PROMPT:
Your task is to set down the line containing "yellow heart [286,321,398,388]" and every later line of the entries, word for word, including the last.

====== RECORDS SHOWN ======

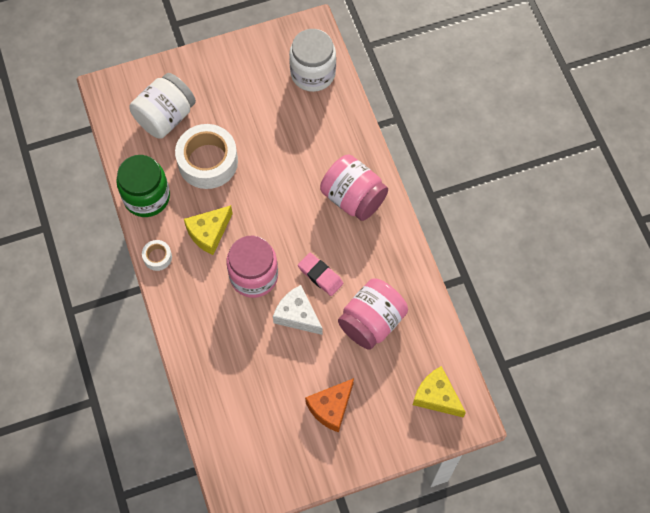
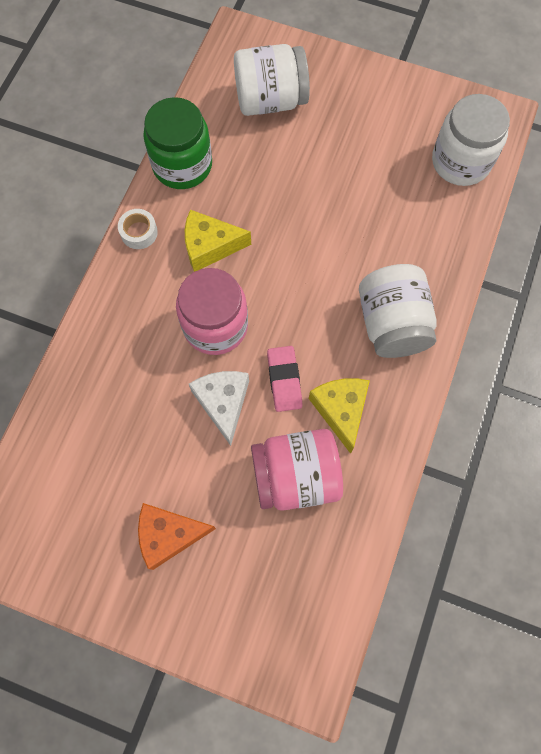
camera: 40 degrees right, 5 degrees up
white tape [175,124,238,189] -> none
pink jar [320,154,388,221] -> white jar [359,264,437,358]
yellow cheese [413,366,466,417] -> yellow cheese moved to [309,378,370,454]

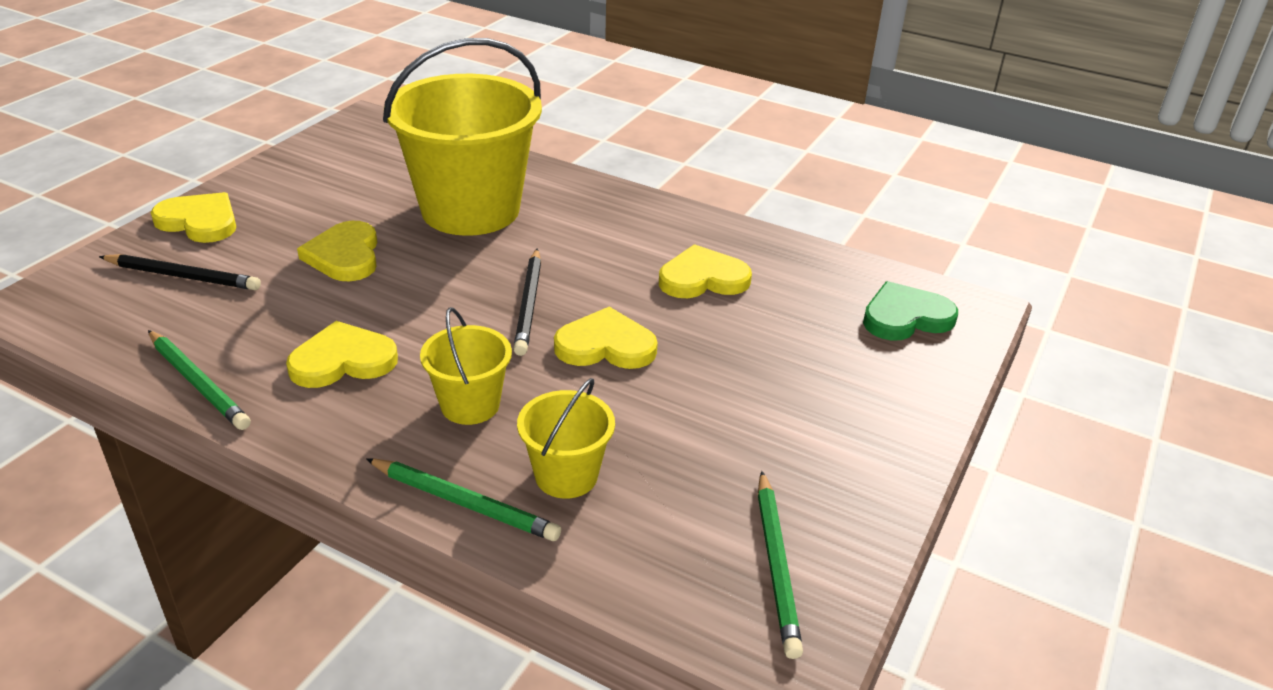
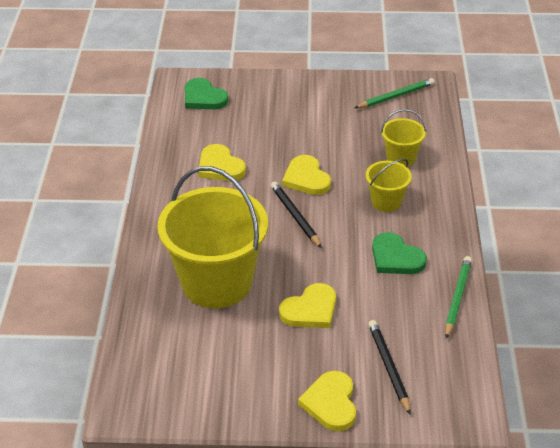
camera: 115 degrees left, 5 degrees up
yellow heart [286,321,398,388] -> green heart [372,232,427,274]
green pencil [366,458,561,541] -> none
black pencil [513,249,541,356] -> black pencil turned 90 degrees counterclockwise [271,182,322,248]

======

WRITTEN REPLY:
yellow heart [286,321,398,388] -> green heart [372,232,427,274]
green pencil [366,458,561,541] -> none
black pencil [513,249,541,356] -> black pencil turned 90 degrees counterclockwise [271,182,322,248]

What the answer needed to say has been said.